_EXERCISE_: Each line of the data below from the one holding "D3: schottky (A" to the one holding "U201: OP07 -> TL072", inclusive, is to be reproduced exactly; no other line belongs in the answer.

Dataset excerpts
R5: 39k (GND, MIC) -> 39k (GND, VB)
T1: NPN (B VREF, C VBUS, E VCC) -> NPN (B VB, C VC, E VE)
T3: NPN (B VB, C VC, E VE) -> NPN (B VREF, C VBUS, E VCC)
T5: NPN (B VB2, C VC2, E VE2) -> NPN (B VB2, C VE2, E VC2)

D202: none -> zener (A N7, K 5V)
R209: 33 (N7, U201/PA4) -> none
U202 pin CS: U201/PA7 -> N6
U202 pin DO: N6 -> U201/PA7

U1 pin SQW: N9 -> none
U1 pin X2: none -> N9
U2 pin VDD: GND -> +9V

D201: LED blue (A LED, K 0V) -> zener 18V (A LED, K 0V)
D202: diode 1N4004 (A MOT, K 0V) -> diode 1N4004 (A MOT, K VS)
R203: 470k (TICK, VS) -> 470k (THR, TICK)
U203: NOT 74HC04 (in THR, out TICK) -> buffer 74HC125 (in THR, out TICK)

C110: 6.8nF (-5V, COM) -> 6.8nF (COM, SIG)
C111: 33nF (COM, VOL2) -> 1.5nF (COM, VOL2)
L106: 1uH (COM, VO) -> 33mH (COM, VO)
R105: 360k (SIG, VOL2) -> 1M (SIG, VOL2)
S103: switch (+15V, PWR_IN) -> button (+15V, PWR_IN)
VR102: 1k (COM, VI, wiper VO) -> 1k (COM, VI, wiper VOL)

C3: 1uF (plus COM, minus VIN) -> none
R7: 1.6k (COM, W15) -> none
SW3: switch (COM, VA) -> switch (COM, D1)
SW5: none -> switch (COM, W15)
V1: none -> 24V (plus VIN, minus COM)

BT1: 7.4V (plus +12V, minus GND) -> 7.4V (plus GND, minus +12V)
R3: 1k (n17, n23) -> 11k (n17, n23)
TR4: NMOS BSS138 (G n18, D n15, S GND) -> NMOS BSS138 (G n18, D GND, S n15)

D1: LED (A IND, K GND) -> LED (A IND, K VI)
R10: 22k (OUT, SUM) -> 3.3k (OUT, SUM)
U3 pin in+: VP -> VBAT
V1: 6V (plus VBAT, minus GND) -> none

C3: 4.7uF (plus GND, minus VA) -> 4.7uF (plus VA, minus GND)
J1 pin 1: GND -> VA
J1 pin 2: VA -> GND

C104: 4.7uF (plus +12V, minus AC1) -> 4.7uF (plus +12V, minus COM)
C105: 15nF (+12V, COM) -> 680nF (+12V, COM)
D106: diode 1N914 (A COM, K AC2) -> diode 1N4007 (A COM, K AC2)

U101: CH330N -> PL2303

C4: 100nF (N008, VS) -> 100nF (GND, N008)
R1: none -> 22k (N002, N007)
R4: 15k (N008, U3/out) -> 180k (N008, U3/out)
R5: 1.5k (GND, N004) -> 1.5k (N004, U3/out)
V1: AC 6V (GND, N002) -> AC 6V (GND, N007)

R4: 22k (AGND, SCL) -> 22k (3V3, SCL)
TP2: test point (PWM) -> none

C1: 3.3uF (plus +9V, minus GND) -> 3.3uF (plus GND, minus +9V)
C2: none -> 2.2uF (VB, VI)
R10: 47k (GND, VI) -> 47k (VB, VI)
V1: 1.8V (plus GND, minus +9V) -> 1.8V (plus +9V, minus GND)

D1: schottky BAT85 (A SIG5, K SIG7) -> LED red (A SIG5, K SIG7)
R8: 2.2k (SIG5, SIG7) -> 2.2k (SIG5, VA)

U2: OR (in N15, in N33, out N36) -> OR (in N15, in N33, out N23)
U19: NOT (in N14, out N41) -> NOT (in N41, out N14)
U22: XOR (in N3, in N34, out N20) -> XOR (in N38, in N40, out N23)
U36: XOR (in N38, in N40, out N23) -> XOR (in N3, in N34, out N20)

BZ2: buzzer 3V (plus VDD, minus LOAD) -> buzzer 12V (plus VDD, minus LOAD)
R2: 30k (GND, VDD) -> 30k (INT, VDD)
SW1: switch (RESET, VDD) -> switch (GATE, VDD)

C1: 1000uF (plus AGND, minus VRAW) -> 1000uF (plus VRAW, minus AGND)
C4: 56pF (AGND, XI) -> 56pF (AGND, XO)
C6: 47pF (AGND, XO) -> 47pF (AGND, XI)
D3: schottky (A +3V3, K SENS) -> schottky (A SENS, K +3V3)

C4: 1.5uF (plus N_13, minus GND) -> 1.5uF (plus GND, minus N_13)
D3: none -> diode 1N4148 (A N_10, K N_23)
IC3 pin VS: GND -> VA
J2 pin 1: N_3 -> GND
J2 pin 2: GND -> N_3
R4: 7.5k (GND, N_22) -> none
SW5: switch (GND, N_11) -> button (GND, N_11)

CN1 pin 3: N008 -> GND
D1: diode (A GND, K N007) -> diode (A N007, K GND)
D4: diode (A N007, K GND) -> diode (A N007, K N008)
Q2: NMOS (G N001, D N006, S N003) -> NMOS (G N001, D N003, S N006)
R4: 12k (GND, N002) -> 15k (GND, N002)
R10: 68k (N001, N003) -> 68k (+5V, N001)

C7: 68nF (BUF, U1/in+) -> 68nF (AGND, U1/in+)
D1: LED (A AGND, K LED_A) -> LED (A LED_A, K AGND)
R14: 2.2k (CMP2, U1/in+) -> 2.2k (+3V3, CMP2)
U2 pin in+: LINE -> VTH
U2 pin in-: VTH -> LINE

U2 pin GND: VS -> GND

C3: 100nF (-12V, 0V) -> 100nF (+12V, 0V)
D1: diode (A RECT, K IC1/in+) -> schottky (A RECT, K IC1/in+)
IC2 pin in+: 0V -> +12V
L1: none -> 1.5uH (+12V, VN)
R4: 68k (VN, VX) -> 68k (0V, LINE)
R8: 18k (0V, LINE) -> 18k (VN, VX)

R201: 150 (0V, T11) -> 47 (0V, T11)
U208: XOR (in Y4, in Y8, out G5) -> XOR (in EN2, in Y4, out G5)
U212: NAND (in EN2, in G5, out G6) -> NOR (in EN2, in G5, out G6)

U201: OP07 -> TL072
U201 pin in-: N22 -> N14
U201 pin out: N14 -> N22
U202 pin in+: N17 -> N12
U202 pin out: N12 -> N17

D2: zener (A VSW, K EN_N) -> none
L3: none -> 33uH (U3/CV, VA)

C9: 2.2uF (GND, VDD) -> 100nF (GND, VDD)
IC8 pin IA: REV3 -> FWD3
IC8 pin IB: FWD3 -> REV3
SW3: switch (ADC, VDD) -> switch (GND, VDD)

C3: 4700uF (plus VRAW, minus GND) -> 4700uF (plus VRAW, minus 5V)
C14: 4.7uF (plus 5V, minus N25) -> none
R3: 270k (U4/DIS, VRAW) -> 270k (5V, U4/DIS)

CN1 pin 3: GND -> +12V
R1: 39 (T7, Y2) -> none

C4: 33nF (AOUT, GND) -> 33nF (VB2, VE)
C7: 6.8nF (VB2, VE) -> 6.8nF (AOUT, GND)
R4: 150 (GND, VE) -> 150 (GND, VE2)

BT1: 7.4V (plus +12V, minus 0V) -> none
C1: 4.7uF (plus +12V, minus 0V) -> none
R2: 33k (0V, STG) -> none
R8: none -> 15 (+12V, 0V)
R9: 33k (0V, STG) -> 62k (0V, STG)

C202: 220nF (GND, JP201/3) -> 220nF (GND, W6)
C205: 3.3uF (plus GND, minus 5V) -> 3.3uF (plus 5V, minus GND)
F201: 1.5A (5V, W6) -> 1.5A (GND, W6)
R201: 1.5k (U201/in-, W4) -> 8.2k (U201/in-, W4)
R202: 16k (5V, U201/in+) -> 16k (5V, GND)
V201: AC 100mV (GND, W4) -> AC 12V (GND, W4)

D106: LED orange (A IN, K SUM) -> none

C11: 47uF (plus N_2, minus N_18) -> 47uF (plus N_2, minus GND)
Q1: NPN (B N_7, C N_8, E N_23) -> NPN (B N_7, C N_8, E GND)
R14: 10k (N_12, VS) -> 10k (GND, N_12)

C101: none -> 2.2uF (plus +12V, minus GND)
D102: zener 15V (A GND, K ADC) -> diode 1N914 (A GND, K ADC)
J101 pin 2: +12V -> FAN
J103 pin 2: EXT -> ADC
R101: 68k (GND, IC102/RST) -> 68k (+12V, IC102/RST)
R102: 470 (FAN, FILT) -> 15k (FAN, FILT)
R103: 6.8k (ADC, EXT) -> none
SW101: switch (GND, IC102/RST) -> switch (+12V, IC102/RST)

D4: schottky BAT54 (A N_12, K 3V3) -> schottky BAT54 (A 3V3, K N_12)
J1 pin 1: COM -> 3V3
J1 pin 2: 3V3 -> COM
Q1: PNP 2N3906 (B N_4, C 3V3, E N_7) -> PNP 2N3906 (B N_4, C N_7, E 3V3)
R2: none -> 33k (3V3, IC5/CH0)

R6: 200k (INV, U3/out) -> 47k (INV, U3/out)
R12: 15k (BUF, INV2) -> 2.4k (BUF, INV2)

_WRITTEN ANSWER_:
D3: schottky (A +3V3, K SENS) -> schottky (A SENS, K +3V3)

C4: 1.5uF (plus N_13, minus GND) -> 1.5uF (plus GND, minus N_13)
D3: none -> diode 1N4148 (A N_10, K N_23)
IC3 pin VS: GND -> VA
J2 pin 1: N_3 -> GND
J2 pin 2: GND -> N_3
R4: 7.5k (GND, N_22) -> none
SW5: switch (GND, N_11) -> button (GND, N_11)

CN1 pin 3: N008 -> GND
D1: diode (A GND, K N007) -> diode (A N007, K GND)
D4: diode (A N007, K GND) -> diode (A N007, K N008)
Q2: NMOS (G N001, D N006, S N003) -> NMOS (G N001, D N003, S N006)
R4: 12k (GND, N002) -> 15k (GND, N002)
R10: 68k (N001, N003) -> 68k (+5V, N001)

C7: 68nF (BUF, U1/in+) -> 68nF (AGND, U1/in+)
D1: LED (A AGND, K LED_A) -> LED (A LED_A, K AGND)
R14: 2.2k (CMP2, U1/in+) -> 2.2k (+3V3, CMP2)
U2 pin in+: LINE -> VTH
U2 pin in-: VTH -> LINE

U2 pin GND: VS -> GND

C3: 100nF (-12V, 0V) -> 100nF (+12V, 0V)
D1: diode (A RECT, K IC1/in+) -> schottky (A RECT, K IC1/in+)
IC2 pin in+: 0V -> +12V
L1: none -> 1.5uH (+12V, VN)
R4: 68k (VN, VX) -> 68k (0V, LINE)
R8: 18k (0V, LINE) -> 18k (VN, VX)

R201: 150 (0V, T11) -> 47 (0V, T11)
U208: XOR (in Y4, in Y8, out G5) -> XOR (in EN2, in Y4, out G5)
U212: NAND (in EN2, in G5, out G6) -> NOR (in EN2, in G5, out G6)

U201: OP07 -> TL072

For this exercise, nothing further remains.